[[ INPUT, beginning ]]
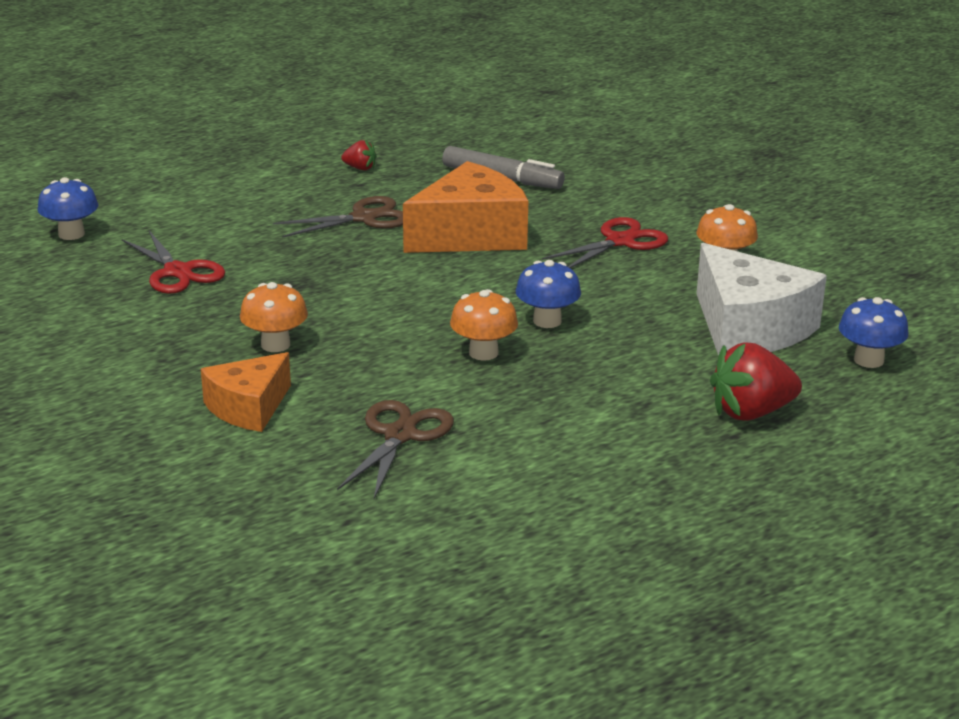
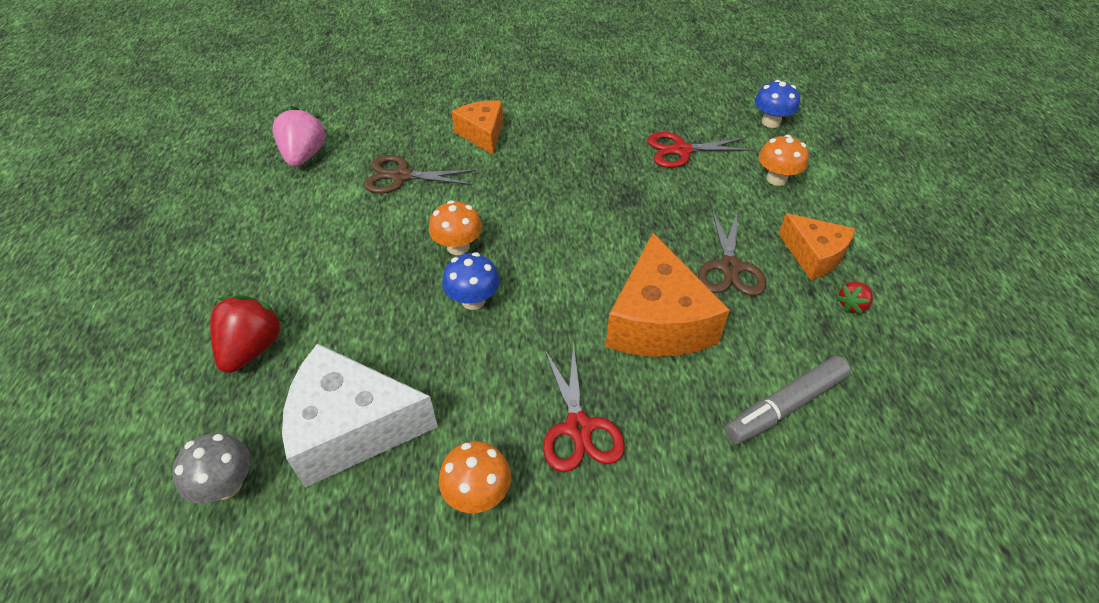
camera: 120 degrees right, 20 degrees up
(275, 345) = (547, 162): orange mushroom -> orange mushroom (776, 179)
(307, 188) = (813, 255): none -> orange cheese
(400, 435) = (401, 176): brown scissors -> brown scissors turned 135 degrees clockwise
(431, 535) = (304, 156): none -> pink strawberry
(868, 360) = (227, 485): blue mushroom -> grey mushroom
[[ INPUT, end ]]
WORK TASK ▸ Every line above carrying the word "degrees" needs to be shown.

YOUR SOLUTION ▸
camera: 120 degrees right, 20 degrees up
(400, 435) = (401, 176): brown scissors -> brown scissors turned 135 degrees clockwise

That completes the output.